─── Dataset content

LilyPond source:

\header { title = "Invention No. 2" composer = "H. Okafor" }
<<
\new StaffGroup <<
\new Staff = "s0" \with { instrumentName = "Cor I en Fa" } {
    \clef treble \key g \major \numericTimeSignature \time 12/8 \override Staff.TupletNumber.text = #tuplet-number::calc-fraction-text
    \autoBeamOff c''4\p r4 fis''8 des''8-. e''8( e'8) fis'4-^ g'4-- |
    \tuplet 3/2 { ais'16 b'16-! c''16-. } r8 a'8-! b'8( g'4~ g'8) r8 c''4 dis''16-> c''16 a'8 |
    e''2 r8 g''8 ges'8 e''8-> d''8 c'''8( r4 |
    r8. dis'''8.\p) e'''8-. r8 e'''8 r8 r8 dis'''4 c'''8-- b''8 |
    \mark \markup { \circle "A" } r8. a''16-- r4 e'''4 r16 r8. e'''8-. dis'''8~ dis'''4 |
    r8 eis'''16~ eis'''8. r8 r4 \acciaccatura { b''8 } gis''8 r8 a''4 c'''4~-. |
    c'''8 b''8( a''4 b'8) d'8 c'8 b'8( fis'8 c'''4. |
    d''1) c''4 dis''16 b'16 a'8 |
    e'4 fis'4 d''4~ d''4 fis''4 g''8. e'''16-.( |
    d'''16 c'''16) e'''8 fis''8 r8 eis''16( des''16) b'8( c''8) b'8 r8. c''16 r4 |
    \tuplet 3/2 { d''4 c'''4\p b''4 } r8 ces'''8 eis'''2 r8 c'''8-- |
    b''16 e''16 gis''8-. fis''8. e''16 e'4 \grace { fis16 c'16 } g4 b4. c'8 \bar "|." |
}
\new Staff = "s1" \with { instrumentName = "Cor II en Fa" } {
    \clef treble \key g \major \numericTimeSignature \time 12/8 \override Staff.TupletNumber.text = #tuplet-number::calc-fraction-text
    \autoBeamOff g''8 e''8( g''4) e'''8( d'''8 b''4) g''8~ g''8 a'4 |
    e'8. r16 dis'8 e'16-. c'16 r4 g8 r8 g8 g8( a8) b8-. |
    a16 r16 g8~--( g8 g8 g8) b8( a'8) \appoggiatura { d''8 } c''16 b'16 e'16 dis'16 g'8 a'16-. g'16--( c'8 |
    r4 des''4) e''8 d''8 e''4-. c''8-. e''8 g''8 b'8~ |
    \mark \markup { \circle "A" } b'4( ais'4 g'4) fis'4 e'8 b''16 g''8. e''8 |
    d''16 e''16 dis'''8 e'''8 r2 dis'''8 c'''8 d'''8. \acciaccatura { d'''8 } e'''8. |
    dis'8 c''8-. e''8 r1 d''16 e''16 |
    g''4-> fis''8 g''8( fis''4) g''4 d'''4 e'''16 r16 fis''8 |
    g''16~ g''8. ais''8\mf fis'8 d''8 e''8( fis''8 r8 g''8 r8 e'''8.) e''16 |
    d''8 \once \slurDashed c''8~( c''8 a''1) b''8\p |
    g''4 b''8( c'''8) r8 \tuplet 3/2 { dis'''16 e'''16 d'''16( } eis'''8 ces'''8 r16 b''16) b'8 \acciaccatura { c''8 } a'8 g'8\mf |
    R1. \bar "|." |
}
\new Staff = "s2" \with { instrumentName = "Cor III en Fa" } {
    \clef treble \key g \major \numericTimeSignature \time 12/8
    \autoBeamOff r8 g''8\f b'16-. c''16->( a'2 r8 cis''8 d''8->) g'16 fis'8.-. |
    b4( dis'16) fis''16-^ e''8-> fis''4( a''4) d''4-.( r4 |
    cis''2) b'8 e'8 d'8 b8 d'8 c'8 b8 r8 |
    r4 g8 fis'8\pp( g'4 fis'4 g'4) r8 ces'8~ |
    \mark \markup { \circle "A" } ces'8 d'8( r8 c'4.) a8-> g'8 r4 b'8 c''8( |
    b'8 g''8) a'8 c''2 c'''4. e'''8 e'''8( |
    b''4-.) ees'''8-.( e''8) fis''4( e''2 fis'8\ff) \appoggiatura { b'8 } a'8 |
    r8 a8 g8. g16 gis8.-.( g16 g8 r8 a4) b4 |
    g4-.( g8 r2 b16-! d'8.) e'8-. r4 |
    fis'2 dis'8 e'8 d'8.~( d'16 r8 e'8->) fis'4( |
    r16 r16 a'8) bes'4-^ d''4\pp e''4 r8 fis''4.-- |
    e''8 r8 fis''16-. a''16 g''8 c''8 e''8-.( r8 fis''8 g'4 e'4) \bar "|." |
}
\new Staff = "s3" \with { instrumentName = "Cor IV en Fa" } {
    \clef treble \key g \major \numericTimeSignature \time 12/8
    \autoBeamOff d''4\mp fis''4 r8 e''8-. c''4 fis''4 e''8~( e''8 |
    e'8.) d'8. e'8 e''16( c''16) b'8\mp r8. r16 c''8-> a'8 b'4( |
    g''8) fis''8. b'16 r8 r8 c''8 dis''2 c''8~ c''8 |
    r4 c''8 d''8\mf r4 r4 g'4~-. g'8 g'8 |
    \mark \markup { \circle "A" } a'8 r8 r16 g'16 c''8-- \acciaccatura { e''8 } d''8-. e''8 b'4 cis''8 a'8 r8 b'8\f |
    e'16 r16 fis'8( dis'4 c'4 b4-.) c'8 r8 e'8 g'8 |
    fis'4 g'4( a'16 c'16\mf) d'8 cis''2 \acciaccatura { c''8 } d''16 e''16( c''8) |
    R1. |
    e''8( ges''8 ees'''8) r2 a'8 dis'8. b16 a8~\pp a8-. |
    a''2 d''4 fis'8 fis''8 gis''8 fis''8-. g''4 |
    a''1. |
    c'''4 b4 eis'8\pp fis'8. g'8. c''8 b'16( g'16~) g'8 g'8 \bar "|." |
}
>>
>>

──────

The request:
How many lines in the records above contain the string "acciaccatura"? Reply with the number alone.

Complete response:
5